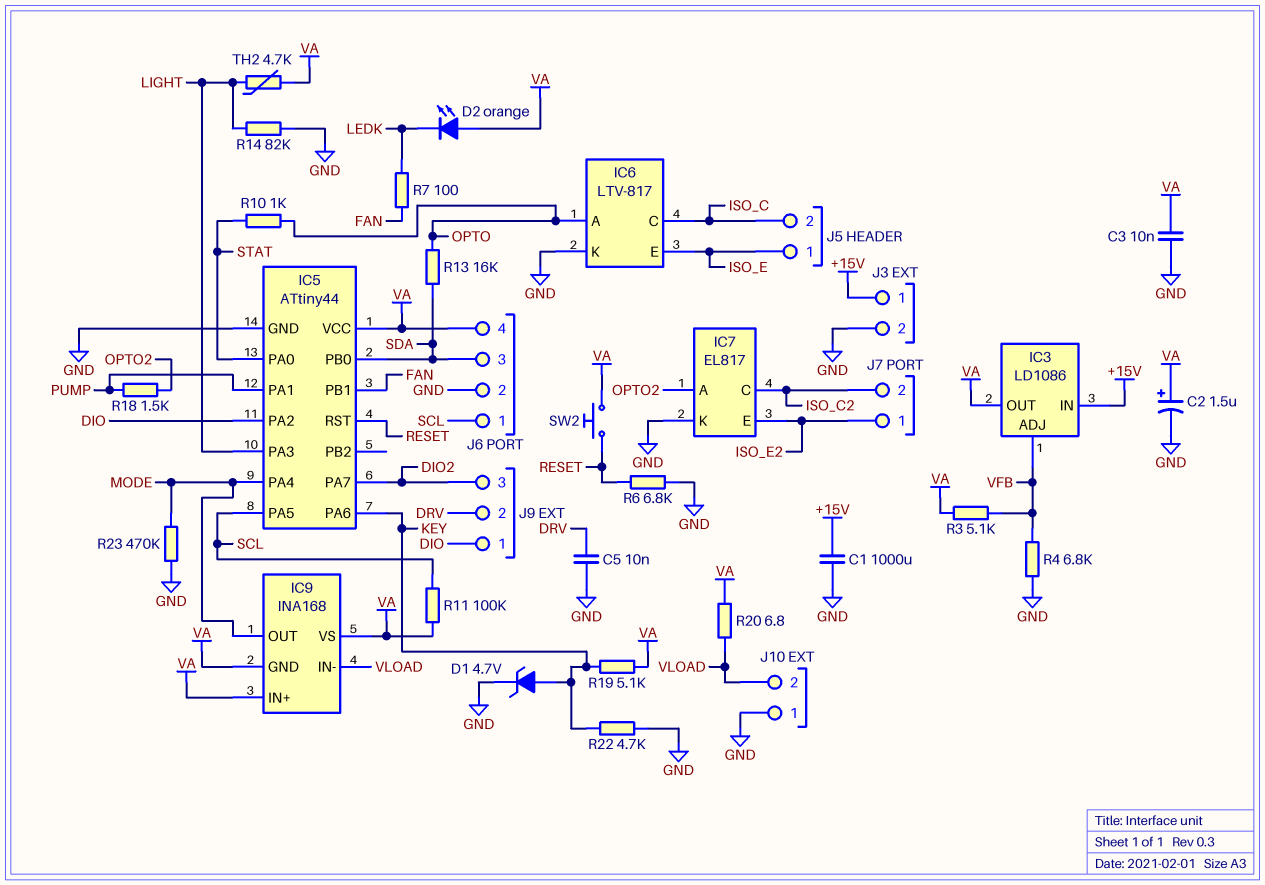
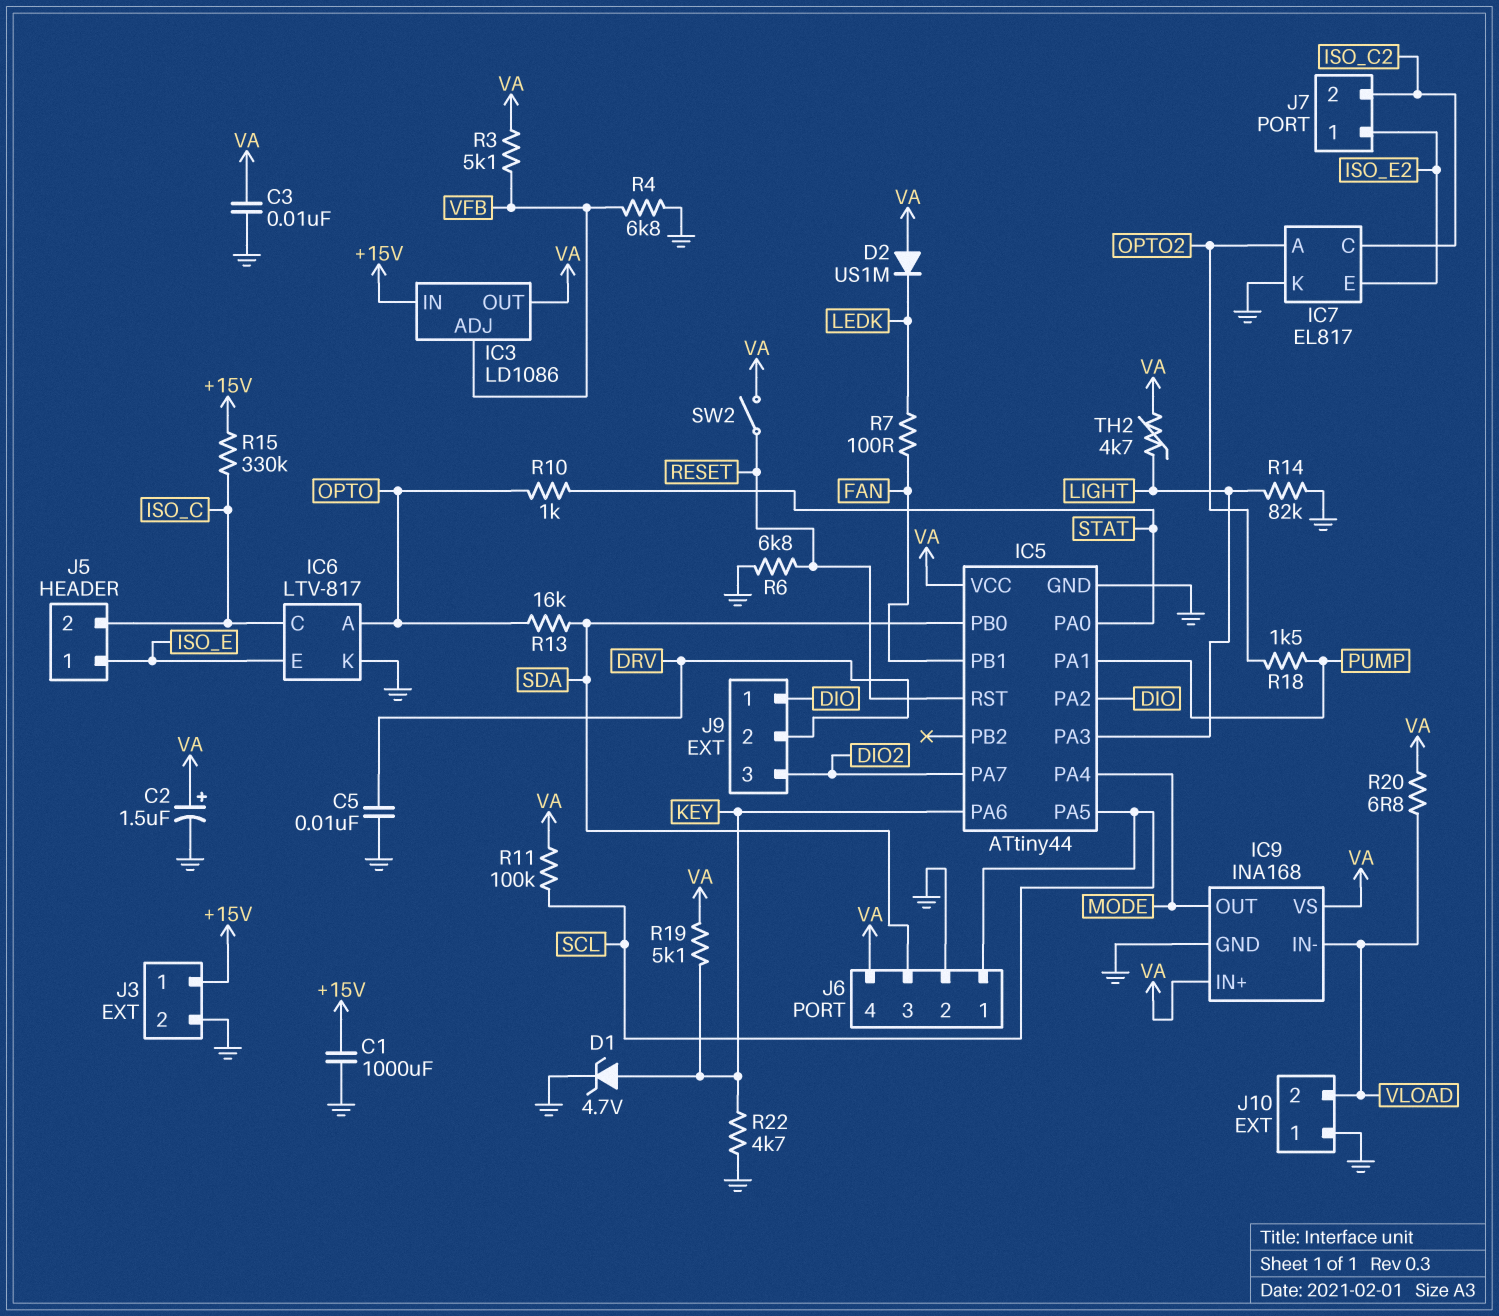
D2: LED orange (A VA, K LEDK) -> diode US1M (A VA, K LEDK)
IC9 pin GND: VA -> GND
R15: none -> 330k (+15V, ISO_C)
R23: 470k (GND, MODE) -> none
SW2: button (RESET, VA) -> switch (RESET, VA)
□ □ □ □ □ □ □
■ **Activity**
Output all of the data exactly as it stands, minus any images.

■ **Completed exercise**
D2: LED orange (A VA, K LEDK) -> diode US1M (A VA, K LEDK)
IC9 pin GND: VA -> GND
R15: none -> 330k (+15V, ISO_C)
R23: 470k (GND, MODE) -> none
SW2: button (RESET, VA) -> switch (RESET, VA)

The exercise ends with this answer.